*** DATA FOR PROCESSING ***
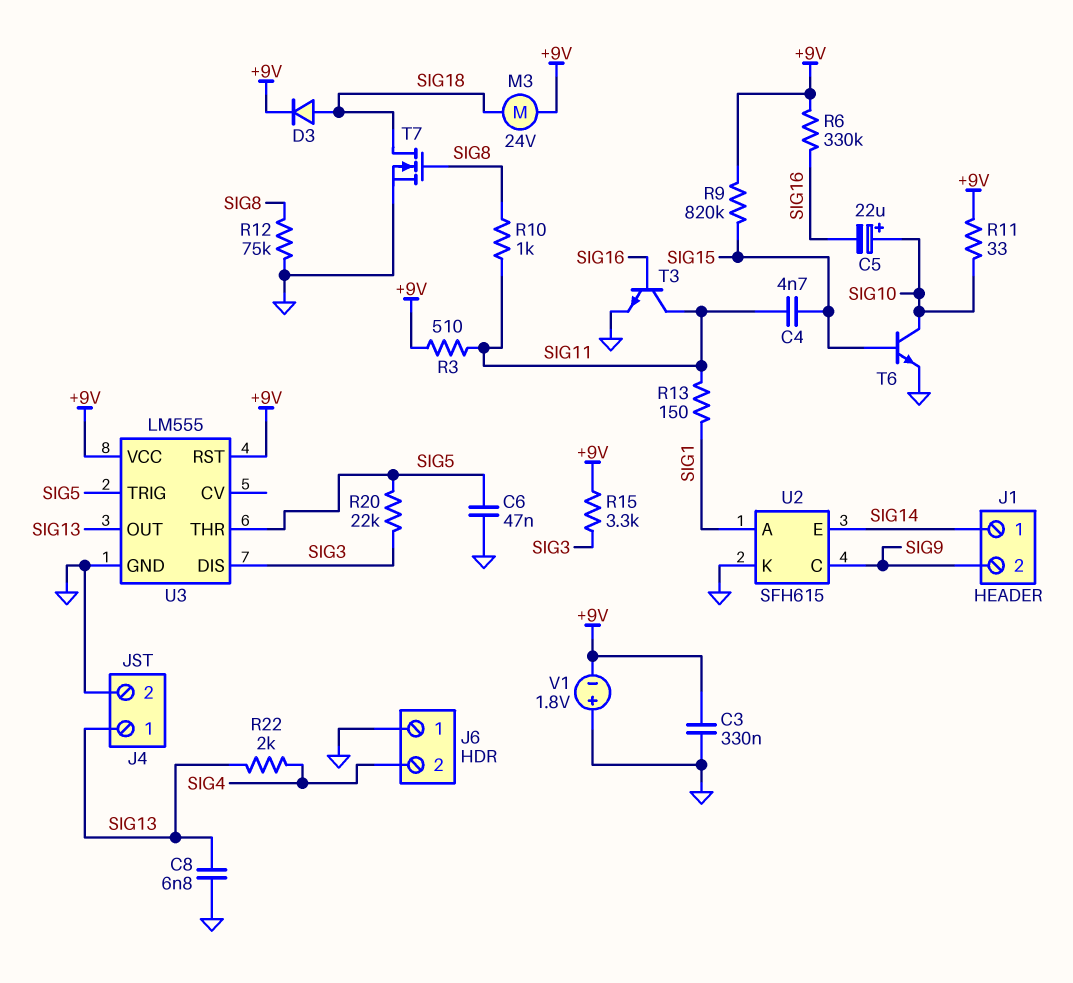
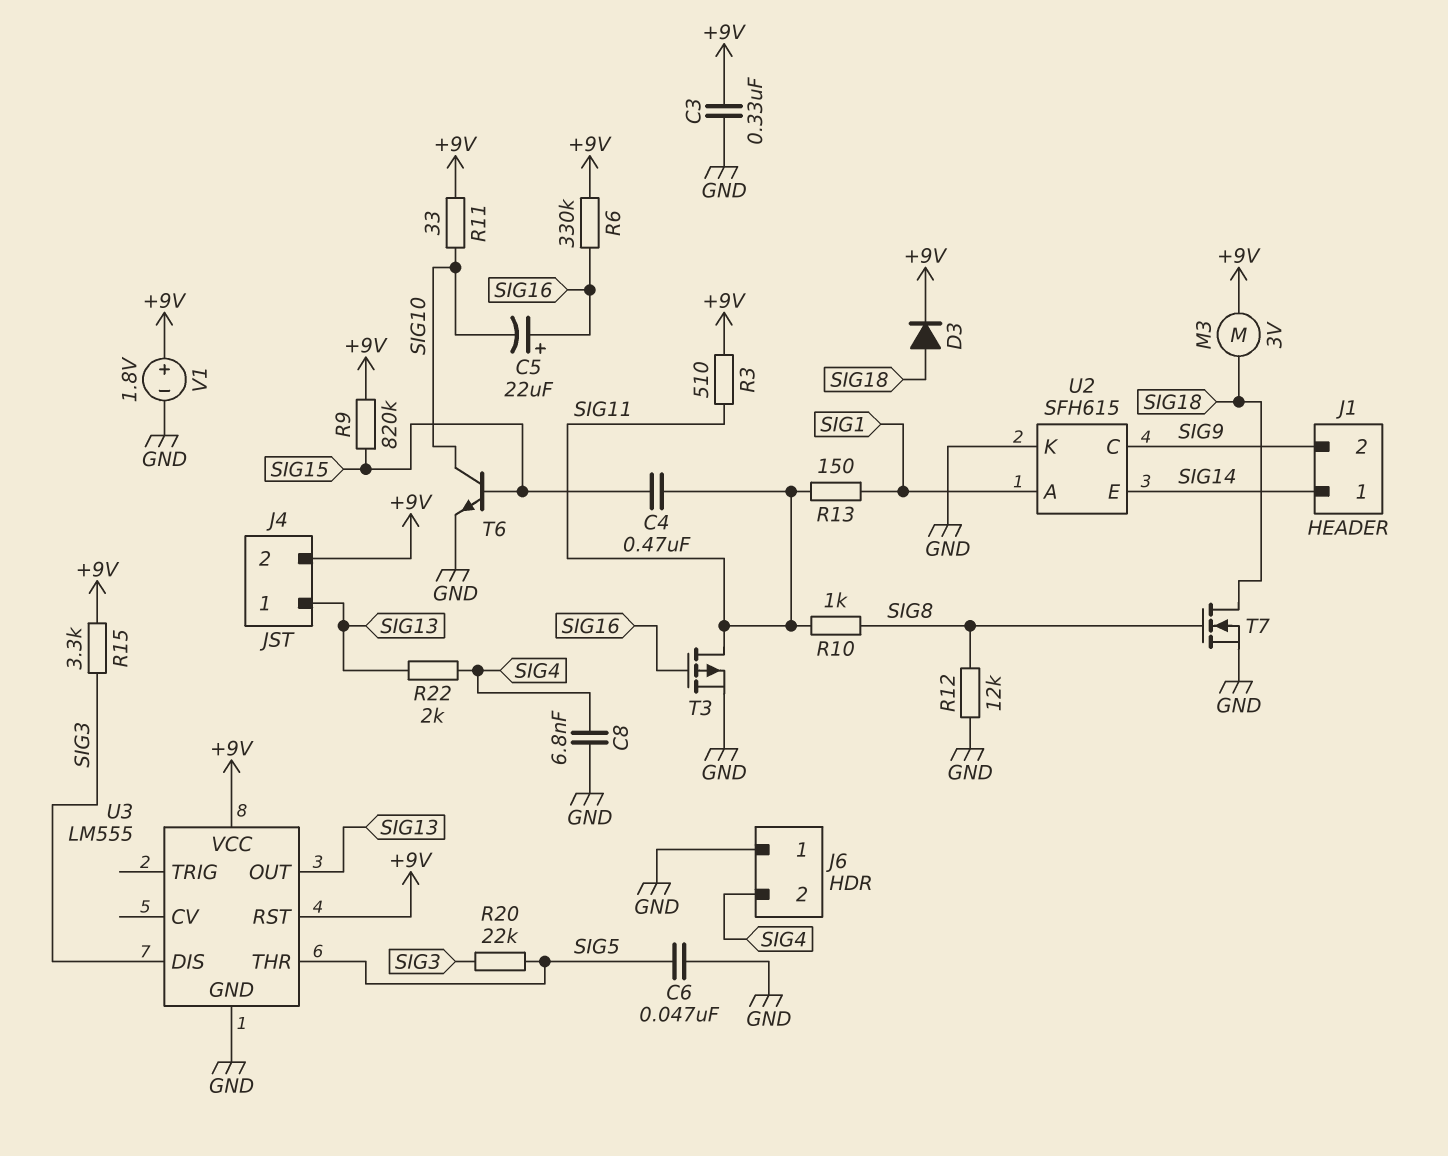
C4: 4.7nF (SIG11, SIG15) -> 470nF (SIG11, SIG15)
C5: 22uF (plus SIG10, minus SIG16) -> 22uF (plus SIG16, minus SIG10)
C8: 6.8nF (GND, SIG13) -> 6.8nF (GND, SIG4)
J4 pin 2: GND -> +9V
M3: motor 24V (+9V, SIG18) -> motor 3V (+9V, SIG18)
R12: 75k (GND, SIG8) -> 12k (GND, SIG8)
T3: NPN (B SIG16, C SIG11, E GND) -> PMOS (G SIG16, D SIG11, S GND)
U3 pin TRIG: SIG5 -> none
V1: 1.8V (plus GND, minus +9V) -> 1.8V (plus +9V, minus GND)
***
## WHAT THE EXERCISE ASKS
Each line from the one containing "C8: 6.8nF (GND, SIG13) -> 6.8nF (GND, SIG4)" down to the final line of the listing must appear in the answer exactly as written, and no other line may.

## SOLUTION BELOW
C8: 6.8nF (GND, SIG13) -> 6.8nF (GND, SIG4)
J4 pin 2: GND -> +9V
M3: motor 24V (+9V, SIG18) -> motor 3V (+9V, SIG18)
R12: 75k (GND, SIG8) -> 12k (GND, SIG8)
T3: NPN (B SIG16, C SIG11, E GND) -> PMOS (G SIG16, D SIG11, S GND)
U3 pin TRIG: SIG5 -> none
V1: 1.8V (plus GND, minus +9V) -> 1.8V (plus +9V, minus GND)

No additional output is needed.